**BRIEF**: Wherever the string "white" shows up in the data below, copy the whole line.

**COLLECTED DATA**:
□ □ □ □ □ □ □

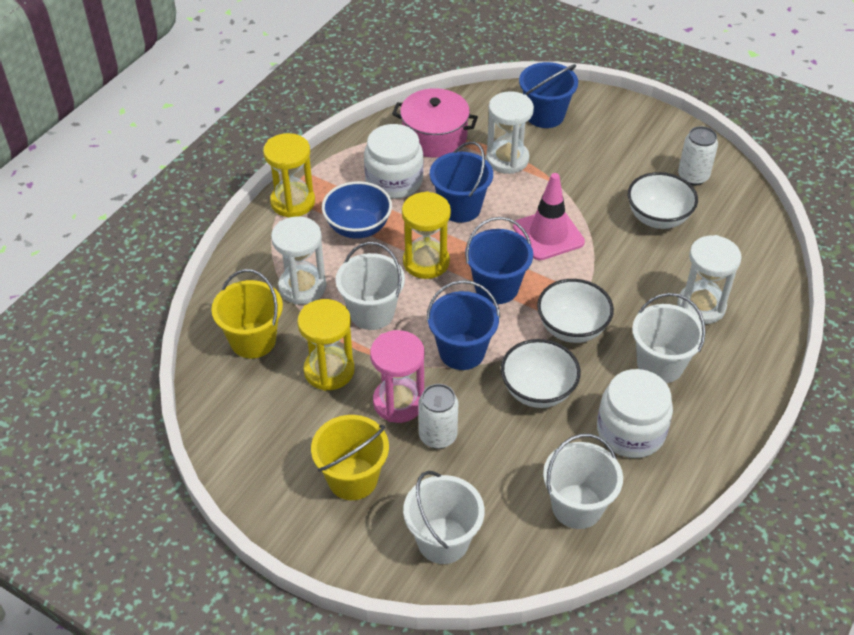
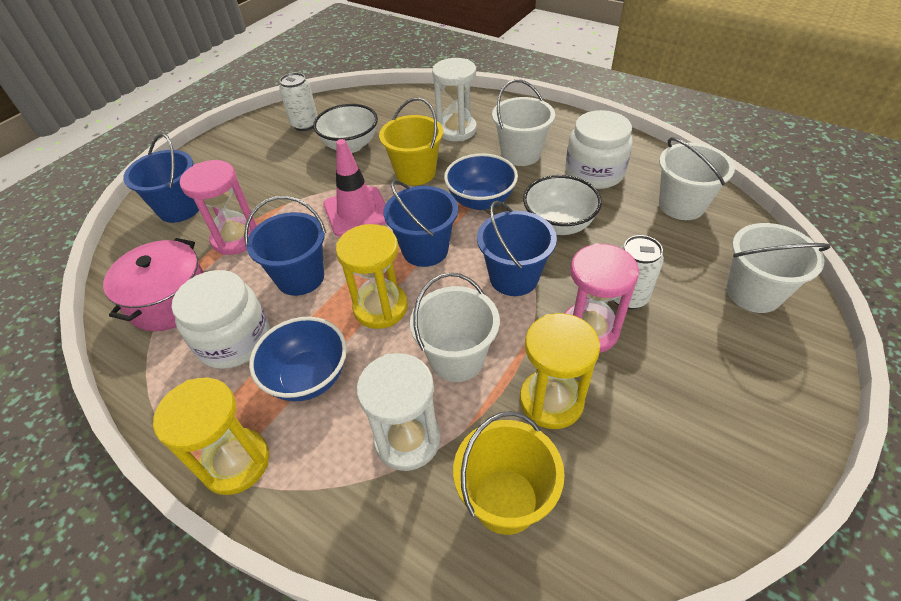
camera: 85 degrees left, 0 degrees up
(352, 478) = (704, 370): yellow bucket -> yellow bucket (415, 173)
(507, 159) = (236, 238): white hourglass -> pink hourglass
(572, 328) = (480, 200): white bowl -> blue bowl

□ □ □ □ □ □ □

**RESULT FOR THIS TASK**:
(507, 159) = (236, 238): white hourglass -> pink hourglass
(572, 328) = (480, 200): white bowl -> blue bowl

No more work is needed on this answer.